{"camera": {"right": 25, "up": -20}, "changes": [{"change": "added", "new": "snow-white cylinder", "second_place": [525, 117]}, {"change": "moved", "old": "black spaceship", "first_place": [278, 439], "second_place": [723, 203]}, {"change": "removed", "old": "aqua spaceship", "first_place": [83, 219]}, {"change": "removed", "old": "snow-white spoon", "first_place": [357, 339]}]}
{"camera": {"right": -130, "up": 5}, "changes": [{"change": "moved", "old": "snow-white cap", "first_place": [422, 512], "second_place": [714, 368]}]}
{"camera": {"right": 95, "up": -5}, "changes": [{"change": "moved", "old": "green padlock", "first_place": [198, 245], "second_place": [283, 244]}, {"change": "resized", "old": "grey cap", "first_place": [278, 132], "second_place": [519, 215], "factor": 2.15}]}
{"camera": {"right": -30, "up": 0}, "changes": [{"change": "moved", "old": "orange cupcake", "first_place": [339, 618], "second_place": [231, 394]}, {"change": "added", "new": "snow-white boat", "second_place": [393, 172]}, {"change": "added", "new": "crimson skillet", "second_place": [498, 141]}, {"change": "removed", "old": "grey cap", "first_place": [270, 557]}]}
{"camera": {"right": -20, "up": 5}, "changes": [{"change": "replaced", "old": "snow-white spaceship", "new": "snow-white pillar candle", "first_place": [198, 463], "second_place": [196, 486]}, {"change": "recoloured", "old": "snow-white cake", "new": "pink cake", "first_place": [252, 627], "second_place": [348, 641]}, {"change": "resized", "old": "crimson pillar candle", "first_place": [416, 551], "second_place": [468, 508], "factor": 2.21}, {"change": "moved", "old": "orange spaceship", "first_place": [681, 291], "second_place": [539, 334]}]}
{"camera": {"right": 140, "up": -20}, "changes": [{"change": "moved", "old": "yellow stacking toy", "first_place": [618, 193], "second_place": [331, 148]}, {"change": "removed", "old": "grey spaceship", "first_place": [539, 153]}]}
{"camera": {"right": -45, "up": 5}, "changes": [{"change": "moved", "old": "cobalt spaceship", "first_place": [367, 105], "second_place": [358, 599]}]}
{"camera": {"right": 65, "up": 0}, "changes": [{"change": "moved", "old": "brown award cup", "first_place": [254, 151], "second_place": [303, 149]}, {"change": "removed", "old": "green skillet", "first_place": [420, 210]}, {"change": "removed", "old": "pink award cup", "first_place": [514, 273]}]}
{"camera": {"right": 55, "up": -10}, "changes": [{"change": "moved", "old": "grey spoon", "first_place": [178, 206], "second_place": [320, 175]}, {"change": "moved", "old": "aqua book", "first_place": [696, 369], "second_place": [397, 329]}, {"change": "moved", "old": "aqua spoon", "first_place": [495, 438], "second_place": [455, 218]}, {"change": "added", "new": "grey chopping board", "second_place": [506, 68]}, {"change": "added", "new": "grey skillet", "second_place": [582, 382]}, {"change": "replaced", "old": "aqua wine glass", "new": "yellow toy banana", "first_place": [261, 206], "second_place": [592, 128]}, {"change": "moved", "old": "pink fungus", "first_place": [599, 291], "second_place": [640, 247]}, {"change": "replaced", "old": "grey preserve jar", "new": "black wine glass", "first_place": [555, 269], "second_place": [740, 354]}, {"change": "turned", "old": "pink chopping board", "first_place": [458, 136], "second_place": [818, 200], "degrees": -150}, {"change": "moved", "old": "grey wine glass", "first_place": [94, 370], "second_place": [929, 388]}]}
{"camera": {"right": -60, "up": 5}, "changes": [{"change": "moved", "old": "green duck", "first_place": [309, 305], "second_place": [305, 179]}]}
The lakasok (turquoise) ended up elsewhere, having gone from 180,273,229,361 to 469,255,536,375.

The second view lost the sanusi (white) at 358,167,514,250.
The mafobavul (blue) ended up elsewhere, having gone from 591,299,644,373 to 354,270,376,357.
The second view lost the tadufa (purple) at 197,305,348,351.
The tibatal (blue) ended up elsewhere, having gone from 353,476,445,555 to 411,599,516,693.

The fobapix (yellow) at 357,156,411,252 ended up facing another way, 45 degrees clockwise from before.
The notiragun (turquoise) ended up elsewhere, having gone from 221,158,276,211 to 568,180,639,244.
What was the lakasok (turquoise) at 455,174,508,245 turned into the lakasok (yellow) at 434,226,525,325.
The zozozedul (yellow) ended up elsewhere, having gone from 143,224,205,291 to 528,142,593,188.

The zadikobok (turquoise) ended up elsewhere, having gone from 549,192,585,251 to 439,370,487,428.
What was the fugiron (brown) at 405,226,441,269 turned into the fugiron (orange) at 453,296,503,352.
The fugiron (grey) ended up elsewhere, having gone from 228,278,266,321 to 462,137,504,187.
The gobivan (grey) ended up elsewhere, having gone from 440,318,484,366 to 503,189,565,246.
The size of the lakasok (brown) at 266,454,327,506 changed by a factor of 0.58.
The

+ + +

WHAT YOU NEED TO DO
Copy each line of the data above exactly as it appears.

TASK OUTPUT
{"camera": {"right": 25, "up": -20}, "changes": [{"change": "added", "new": "snow-white cylinder", "second_place": [525, 117]}, {"change": "moved", "old": "black spaceship", "first_place": [278, 439], "second_place": [723, 203]}, {"change": "removed", "old": "aqua spaceship", "first_place": [83, 219]}, {"change": "removed", "old": "snow-white spoon", "first_place": [357, 339]}]}
{"camera": {"right": -130, "up": 5}, "changes": [{"change": "moved", "old": "snow-white cap", "first_place": [422, 512], "second_place": [714, 368]}]}
{"camera": {"right": 95, "up": -5}, "changes": [{"change": "moved", "old": "green padlock", "first_place": [198, 245], "second_place": [283, 244]}, {"change": "resized", "old": "grey cap", "first_place": [278, 132], "second_place": [519, 215], "factor": 2.15}]}
{"camera": {"right": -30, "up": 0}, "changes": [{"change": "moved", "old": "orange cupcake", "first_place": [339, 618], "second_place": [231, 394]}, {"change": "added", "new": "snow-white boat", "second_place": [393, 172]}, {"change": "added", "new": "crimson skillet", "second_place": [498, 141]}, {"change": "removed", "old": "grey cap", "first_place": [270, 557]}]}
{"camera": {"right": -20, "up": 5}, "changes": [{"change": "replaced", "old": "snow-white spaceship", "new": "snow-white pillar candle", "first_place": [198, 463], "second_place": [196, 486]}, {"change": "recoloured", "old": "snow-white cake", "new": "pink cake", "first_place": [252, 627], "second_place": [348, 641]}, {"change": "resized", "old": "crimson pillar candle", "first_place": [416, 551], "second_place": [468, 508], "factor": 2.21}, {"change": "moved", "old": "orange spaceship", "first_place": [681, 291], "second_place": [539, 334]}]}
{"camera": {"right": 140, "up": -20}, "changes": [{"change": "moved", "old": "yellow stacking toy", "first_place": [618, 193], "second_place": [331, 148]}, {"change": "removed", "old": "grey spaceship", "first_place": [539, 153]}]}
{"camera": {"right": -45, "up": 5}, "changes": [{"change": "moved", "old": "cobalt spaceship", "first_place": [367, 105], "second_place": [358, 599]}]}
{"camera": {"right": 65, "up": 0}, "changes": [{"change": "moved", "old": "brown award cup", "first_place": [254, 151], "second_place": [303, 149]}, {"change": "removed", "old": "green skillet", "first_place": [420, 210]}, {"change": "removed", "old": "pink award cup", "first_place": [514, 273]}]}
{"camera": {"right": 55, "up": -10}, "changes": [{"change": "moved", "old": "grey spoon", "first_place": [178, 206], "second_place": [320, 175]}, {"change": "moved", "old": "aqua book", "first_place": [696, 369], "second_place": [397, 329]}, {"change": "moved", "old": "aqua spoon", "first_place": [495, 438], "second_place": [455, 218]}, {"change": "added", "new": "grey chopping board", "second_place": [506, 68]}, {"change": "added", "new": "grey skillet", "second_place": [582, 382]}, {"change": "replaced", "old": "aqua wine glass", "new": "yellow toy banana", "first_place": [261, 206], "second_place": [592, 128]}, {"change": "moved", "old": "pink fungus", "first_place": [599, 291], "second_place": [640, 247]}, {"change": "replaced", "old": "grey preserve jar", "new": "black wine glass", "first_place": [555, 269], "second_place": [740, 354]}, {"change": "turned", "old": "pink chopping board", "first_place": [458, 136], "second_place": [818, 200], "degrees": -150}, {"change": "moved", "old": "grey wine glass", "first_place": [94, 370], "second_place": [929, 388]}]}
{"camera": {"right": -60, "up": 5}, "changes": [{"change": "moved", "old": "green duck", "first_place": [309, 305], "second_place": [305, 179]}]}
The lakasok (turquoise) ended up elsewhere, having gone from 180,273,229,361 to 469,255,536,375.

The second view lost the sanusi (white) at 358,167,514,250.
The mafobavul (blue) ended up elsewhere, having gone from 591,299,644,373 to 354,270,376,357.
The second view lost the tadufa (purple) at 197,305,348,351.
The tibatal (blue) ended up elsewhere, having gone from 353,476,445,555 to 411,599,516,693.

The fobapix (yellow) at 357,156,411,252 ended up facing another way, 45 degrees clockwise from before.
The notiragun (turquoise) ended up elsewhere, having gone from 221,158,276,211 to 568,180,639,244.
What was the lakasok (turquoise) at 455,174,508,245 turned into the lakasok (yellow) at 434,226,525,325.
The zozozedul (yellow) ended up elsewhere, having gone from 143,224,205,291 to 528,142,593,188.

The zadikobok (turquoise) ended up elsewhere, having gone from 549,192,585,251 to 439,370,487,428.
What was the fugiron (brown) at 405,226,441,269 turned into the fugiron (orange) at 453,296,503,352.
The fugiron (grey) ended up elsewhere, having gone from 228,278,266,321 to 462,137,504,187.
The gobivan (grey) ended up elsewhere, having gone from 440,318,484,366 to 503,189,565,246.
The size of the lakasok (brown) at 266,454,327,506 changed by a factor of 0.58.
The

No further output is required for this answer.